**Required work**.
Repeat exactly the lines below that lie between the line with "(397, 78) = (238, 278): brown" and the line with "(561, 319) = (688, 243): purple", counting both of those lines as part of the answer.

**Data for processing**.
========================================

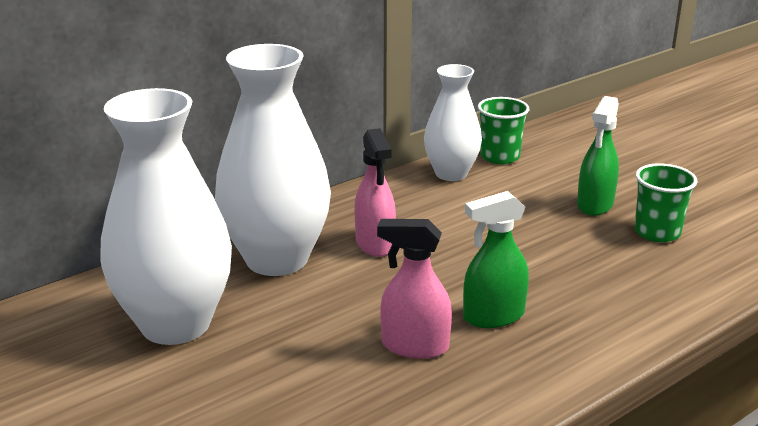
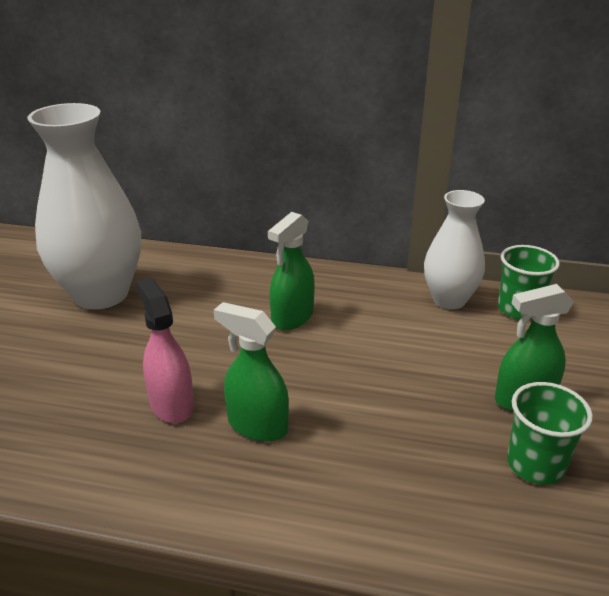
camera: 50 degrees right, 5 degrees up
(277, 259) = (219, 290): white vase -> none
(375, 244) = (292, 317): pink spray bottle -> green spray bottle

========================================

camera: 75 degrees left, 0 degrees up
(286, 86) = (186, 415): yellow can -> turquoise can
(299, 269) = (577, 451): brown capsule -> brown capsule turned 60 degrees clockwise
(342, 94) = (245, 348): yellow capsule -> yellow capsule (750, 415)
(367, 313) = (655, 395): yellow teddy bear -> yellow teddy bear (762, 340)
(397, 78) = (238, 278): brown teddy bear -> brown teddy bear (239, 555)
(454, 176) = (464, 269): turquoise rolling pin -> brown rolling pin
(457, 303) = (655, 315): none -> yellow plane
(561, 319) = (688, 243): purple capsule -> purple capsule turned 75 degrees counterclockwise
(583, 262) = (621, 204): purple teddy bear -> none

========================================

**Written answer**.
(397, 78) = (238, 278): brown teddy bear -> brown teddy bear (239, 555)
(454, 176) = (464, 269): turquoise rolling pin -> brown rolling pin
(457, 303) = (655, 315): none -> yellow plane
(561, 319) = (688, 243): purple capsule -> purple capsule turned 75 degrees counterclockwise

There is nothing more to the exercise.